--- The problem ---
Transcribe the data that follows without changing a word, and omit the pictures.

*** Block opens ***

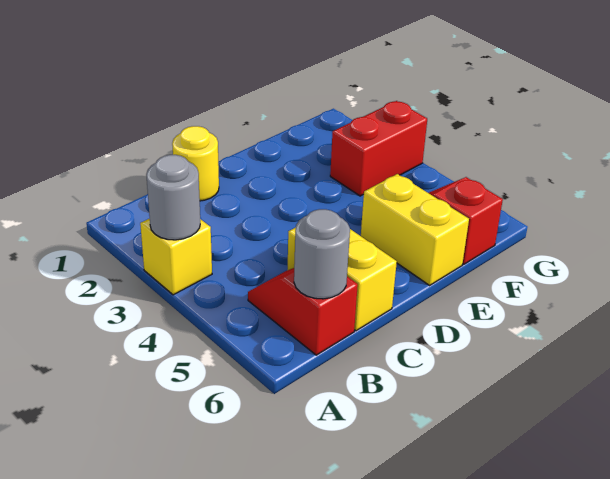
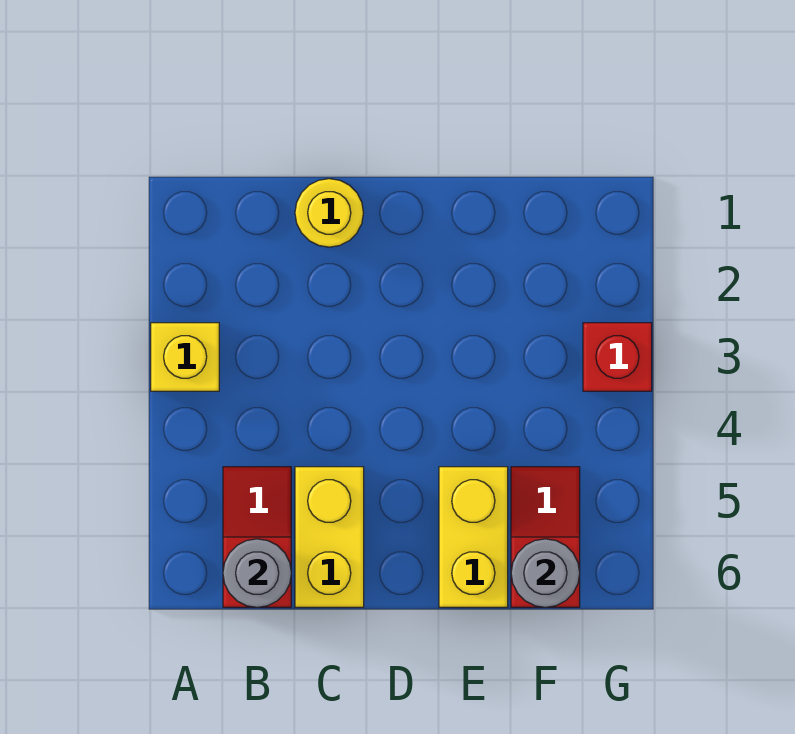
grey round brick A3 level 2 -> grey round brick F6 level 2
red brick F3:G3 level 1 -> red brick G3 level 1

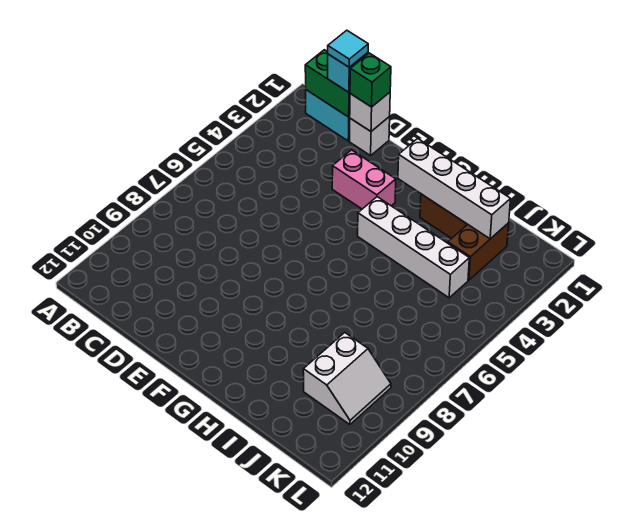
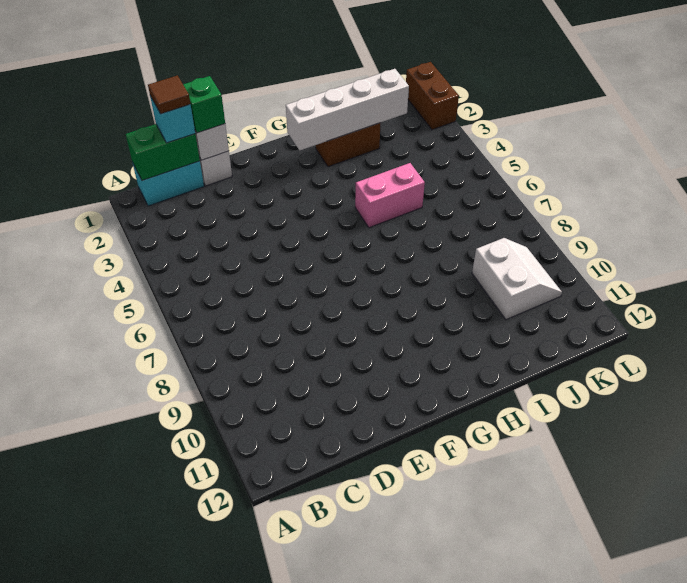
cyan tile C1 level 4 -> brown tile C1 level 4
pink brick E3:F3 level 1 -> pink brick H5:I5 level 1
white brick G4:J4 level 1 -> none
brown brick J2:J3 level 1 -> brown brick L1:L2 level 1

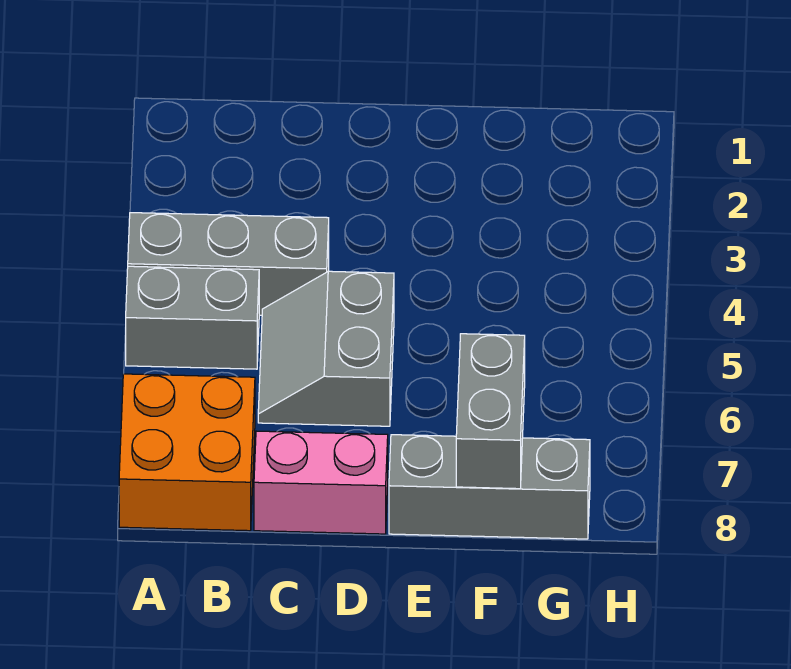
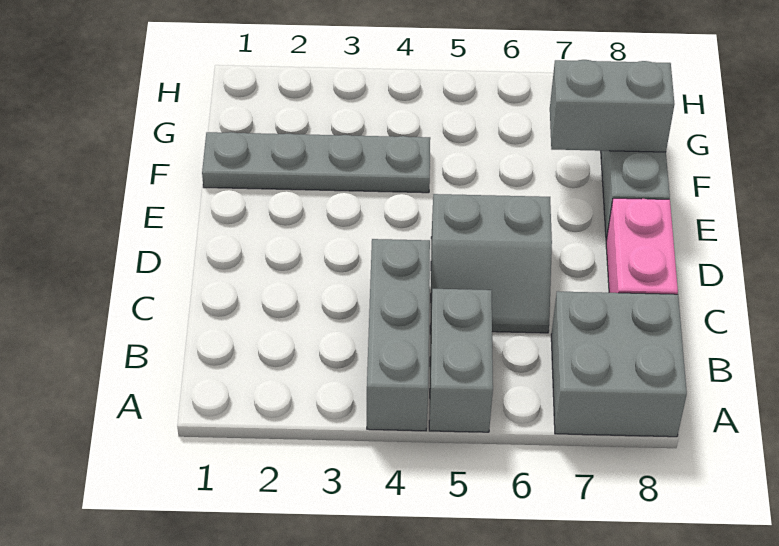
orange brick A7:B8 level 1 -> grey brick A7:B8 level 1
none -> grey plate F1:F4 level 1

*** Block closes ***

--- Result ---
grey round brick A3 level 2 -> grey round brick F6 level 2
red brick F3:G3 level 1 -> red brick G3 level 1

cyan tile C1 level 4 -> brown tile C1 level 4
pink brick E3:F3 level 1 -> pink brick H5:I5 level 1
white brick G4:J4 level 1 -> none
brown brick J2:J3 level 1 -> brown brick L1:L2 level 1

orange brick A7:B8 level 1 -> grey brick A7:B8 level 1
none -> grey plate F1:F4 level 1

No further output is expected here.